• _EXERCISE DESCRIPTION_
Starting at the line that has "IC101 pin in-: N4 -> N12" and stopping after the line that has "R112: 33k (N10, N17) -> 1.8k (N10, N17)", reproduce the listing below exactly; omit everything else.

• _INFORMATION SHOWN_

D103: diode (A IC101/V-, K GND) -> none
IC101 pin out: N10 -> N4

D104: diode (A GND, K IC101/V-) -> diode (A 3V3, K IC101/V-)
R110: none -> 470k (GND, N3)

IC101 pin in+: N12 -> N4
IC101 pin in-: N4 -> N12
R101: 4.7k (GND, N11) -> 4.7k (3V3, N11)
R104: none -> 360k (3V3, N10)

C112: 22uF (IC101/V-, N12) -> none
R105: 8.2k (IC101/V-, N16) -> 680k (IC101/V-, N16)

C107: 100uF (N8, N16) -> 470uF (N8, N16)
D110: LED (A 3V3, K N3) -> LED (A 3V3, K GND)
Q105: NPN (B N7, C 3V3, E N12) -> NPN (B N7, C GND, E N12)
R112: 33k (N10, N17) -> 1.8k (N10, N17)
--
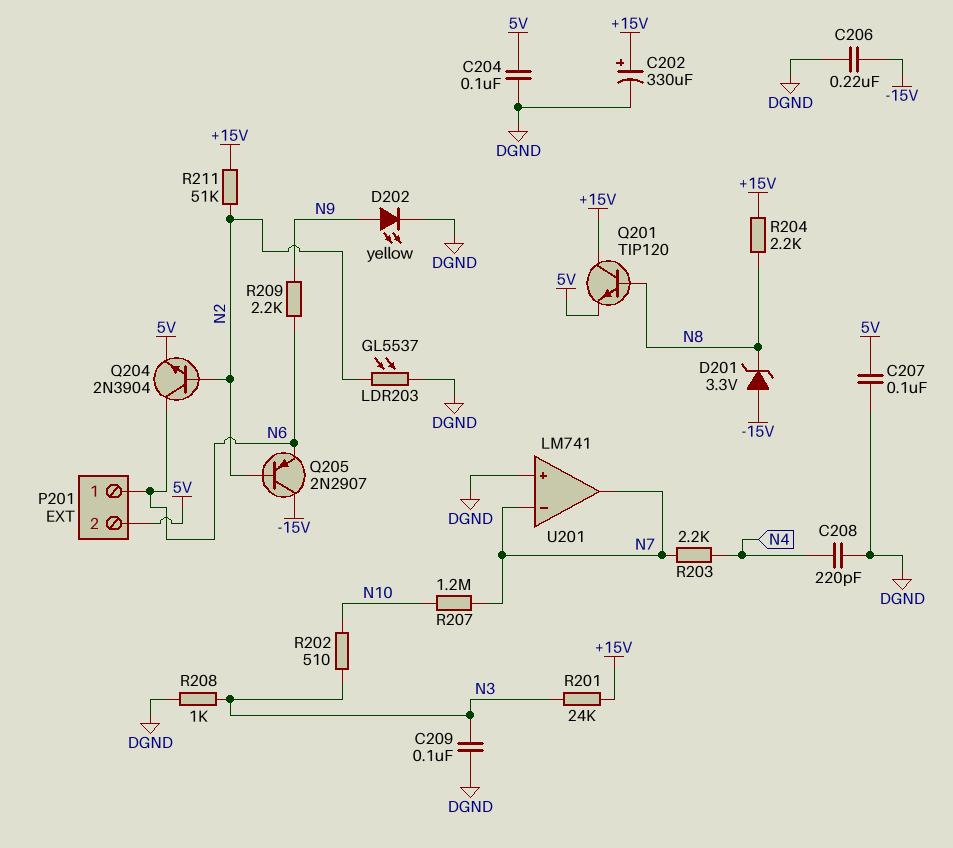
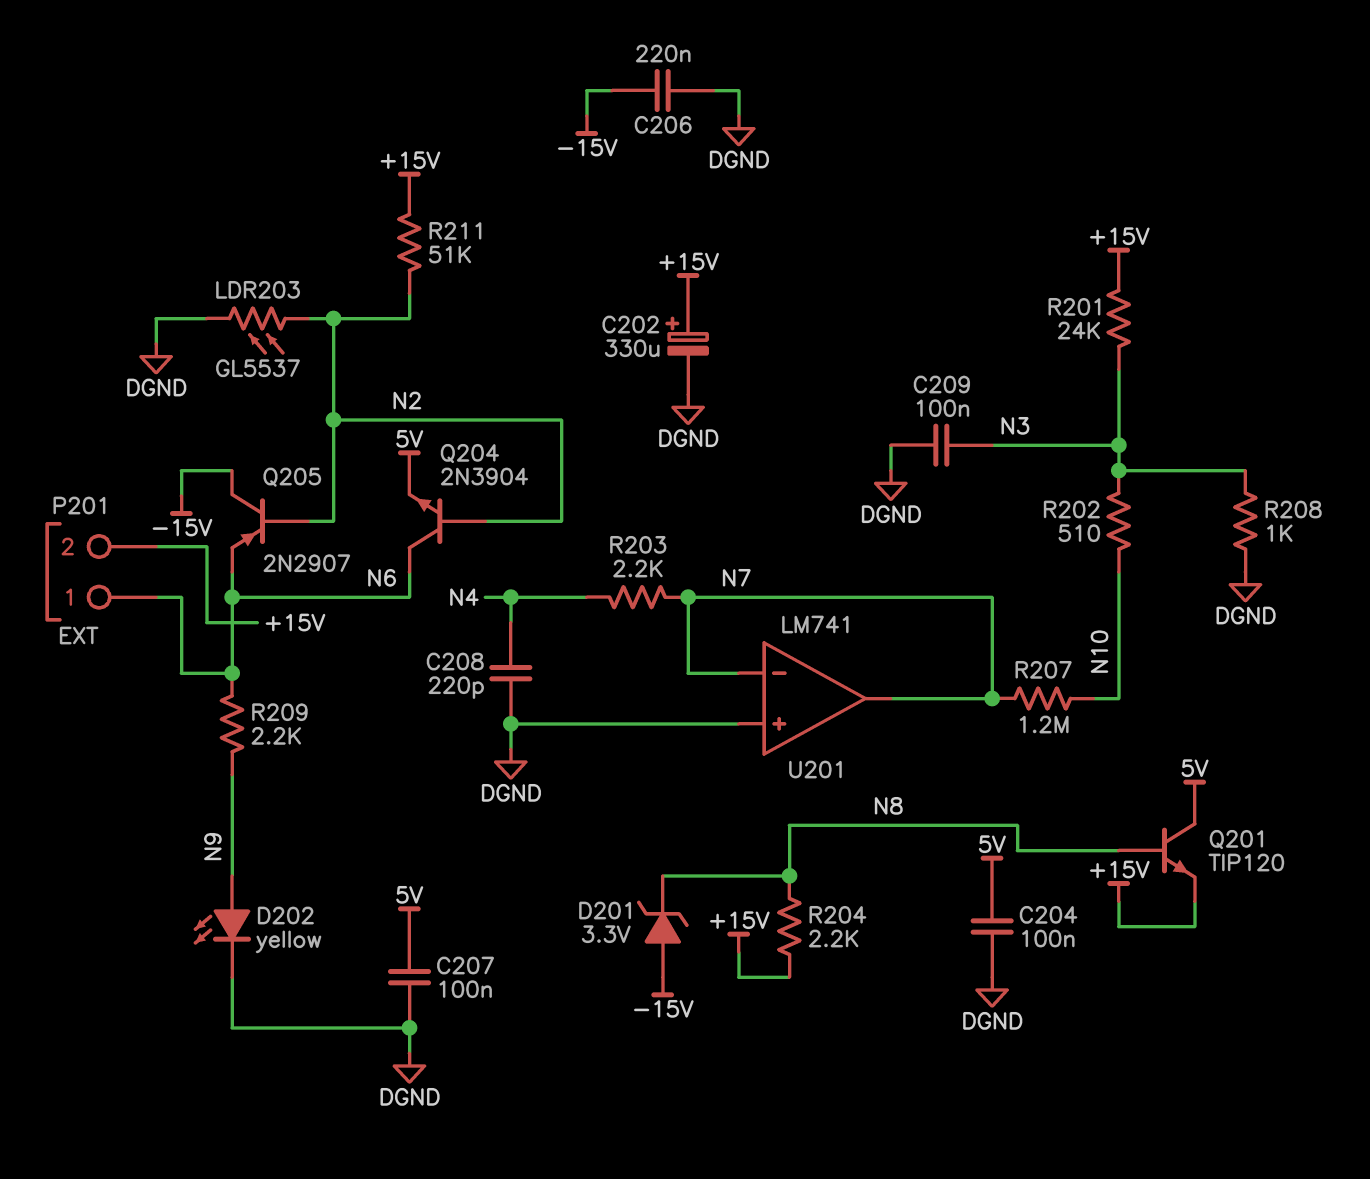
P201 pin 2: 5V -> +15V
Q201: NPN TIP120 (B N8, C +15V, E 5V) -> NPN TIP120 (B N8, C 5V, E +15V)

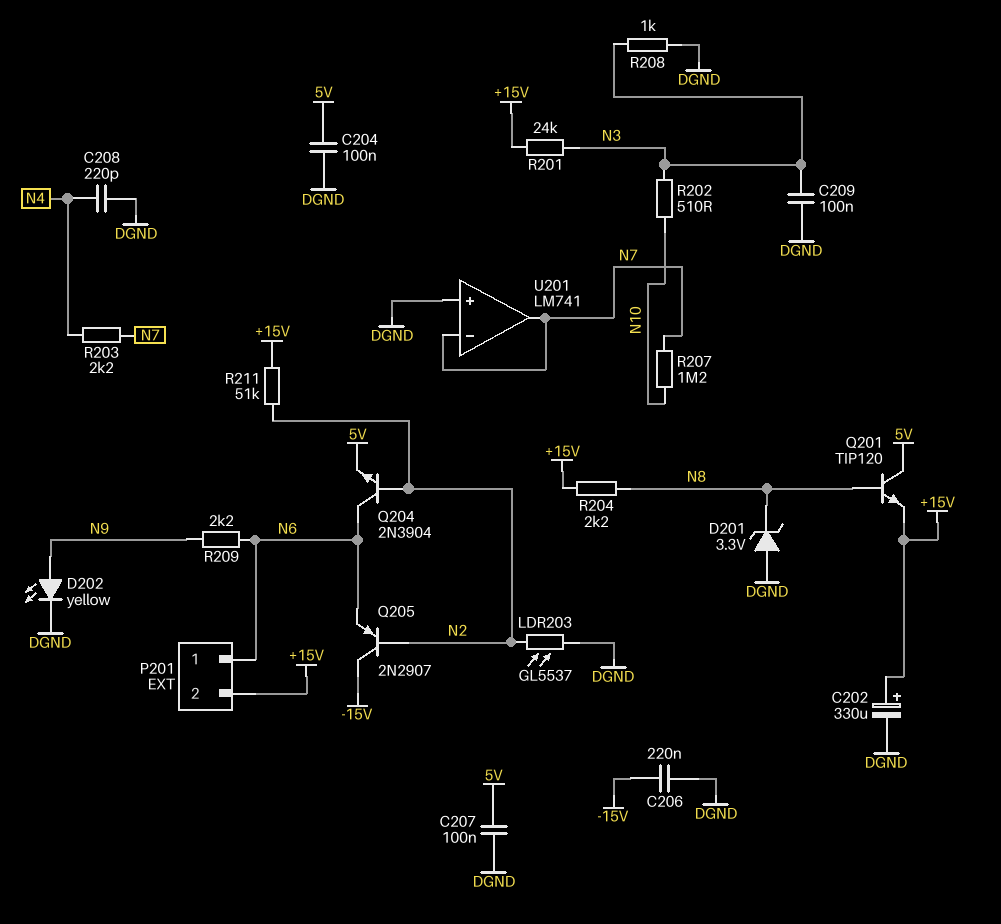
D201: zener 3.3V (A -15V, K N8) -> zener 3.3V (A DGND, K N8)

• _RESPONSE TO THIS EXERCISE_
IC101 pin in-: N4 -> N12
R101: 4.7k (GND, N11) -> 4.7k (3V3, N11)
R104: none -> 360k (3V3, N10)

C112: 22uF (IC101/V-, N12) -> none
R105: 8.2k (IC101/V-, N16) -> 680k (IC101/V-, N16)

C107: 100uF (N8, N16) -> 470uF (N8, N16)
D110: LED (A 3V3, K N3) -> LED (A 3V3, K GND)
Q105: NPN (B N7, C 3V3, E N12) -> NPN (B N7, C GND, E N12)
R112: 33k (N10, N17) -> 1.8k (N10, N17)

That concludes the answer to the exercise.